Look below for the lines from the one with "none -> orange calculator [531,149,635,212]" to the one with "yellow nut [505,367,597,453]", and copy exactly those lines, both ends included.

**********

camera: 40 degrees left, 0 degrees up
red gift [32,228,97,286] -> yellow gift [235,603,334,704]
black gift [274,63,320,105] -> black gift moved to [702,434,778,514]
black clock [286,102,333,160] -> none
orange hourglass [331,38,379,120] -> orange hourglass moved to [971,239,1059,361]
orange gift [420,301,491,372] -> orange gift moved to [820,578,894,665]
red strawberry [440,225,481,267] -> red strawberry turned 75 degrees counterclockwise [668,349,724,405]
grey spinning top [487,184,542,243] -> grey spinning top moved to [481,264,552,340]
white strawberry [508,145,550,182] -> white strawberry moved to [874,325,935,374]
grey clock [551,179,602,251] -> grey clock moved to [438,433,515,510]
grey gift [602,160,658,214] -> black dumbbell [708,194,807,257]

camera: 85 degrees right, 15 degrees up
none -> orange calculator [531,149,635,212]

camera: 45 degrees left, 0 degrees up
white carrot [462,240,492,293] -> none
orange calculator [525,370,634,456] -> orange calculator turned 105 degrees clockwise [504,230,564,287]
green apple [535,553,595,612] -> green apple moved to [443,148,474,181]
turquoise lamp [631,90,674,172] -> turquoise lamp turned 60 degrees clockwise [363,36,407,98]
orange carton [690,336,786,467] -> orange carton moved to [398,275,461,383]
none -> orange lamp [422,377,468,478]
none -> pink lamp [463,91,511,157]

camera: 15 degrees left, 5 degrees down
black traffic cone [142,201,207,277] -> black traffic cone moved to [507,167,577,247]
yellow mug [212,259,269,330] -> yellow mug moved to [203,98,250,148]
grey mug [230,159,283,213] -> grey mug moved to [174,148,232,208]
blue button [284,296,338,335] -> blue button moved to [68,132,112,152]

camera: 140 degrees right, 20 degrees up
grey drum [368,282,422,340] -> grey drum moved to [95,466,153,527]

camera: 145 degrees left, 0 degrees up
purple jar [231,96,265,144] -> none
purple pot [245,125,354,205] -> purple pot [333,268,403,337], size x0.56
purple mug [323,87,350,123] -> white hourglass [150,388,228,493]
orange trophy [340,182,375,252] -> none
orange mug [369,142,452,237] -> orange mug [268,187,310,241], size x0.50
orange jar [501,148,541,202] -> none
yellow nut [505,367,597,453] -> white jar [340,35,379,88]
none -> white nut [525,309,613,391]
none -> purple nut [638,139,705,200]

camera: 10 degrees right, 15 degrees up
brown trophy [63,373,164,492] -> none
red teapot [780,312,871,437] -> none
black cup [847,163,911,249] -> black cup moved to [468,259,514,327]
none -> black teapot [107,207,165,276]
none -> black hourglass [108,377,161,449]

**********

__OUTPUT OF THE TASK__
none -> orange calculator [531,149,635,212]

camera: 45 degrees left, 0 degrees up
white carrot [462,240,492,293] -> none
orange calculator [525,370,634,456] -> orange calculator turned 105 degrees clockwise [504,230,564,287]
green apple [535,553,595,612] -> green apple moved to [443,148,474,181]
turquoise lamp [631,90,674,172] -> turquoise lamp turned 60 degrees clockwise [363,36,407,98]
orange carton [690,336,786,467] -> orange carton moved to [398,275,461,383]
none -> orange lamp [422,377,468,478]
none -> pink lamp [463,91,511,157]

camera: 15 degrees left, 5 degrees down
black traffic cone [142,201,207,277] -> black traffic cone moved to [507,167,577,247]
yellow mug [212,259,269,330] -> yellow mug moved to [203,98,250,148]
grey mug [230,159,283,213] -> grey mug moved to [174,148,232,208]
blue button [284,296,338,335] -> blue button moved to [68,132,112,152]

camera: 140 degrees right, 20 degrees up
grey drum [368,282,422,340] -> grey drum moved to [95,466,153,527]

camera: 145 degrees left, 0 degrees up
purple jar [231,96,265,144] -> none
purple pot [245,125,354,205] -> purple pot [333,268,403,337], size x0.56
purple mug [323,87,350,123] -> white hourglass [150,388,228,493]
orange trophy [340,182,375,252] -> none
orange mug [369,142,452,237] -> orange mug [268,187,310,241], size x0.50
orange jar [501,148,541,202] -> none
yellow nut [505,367,597,453] -> white jar [340,35,379,88]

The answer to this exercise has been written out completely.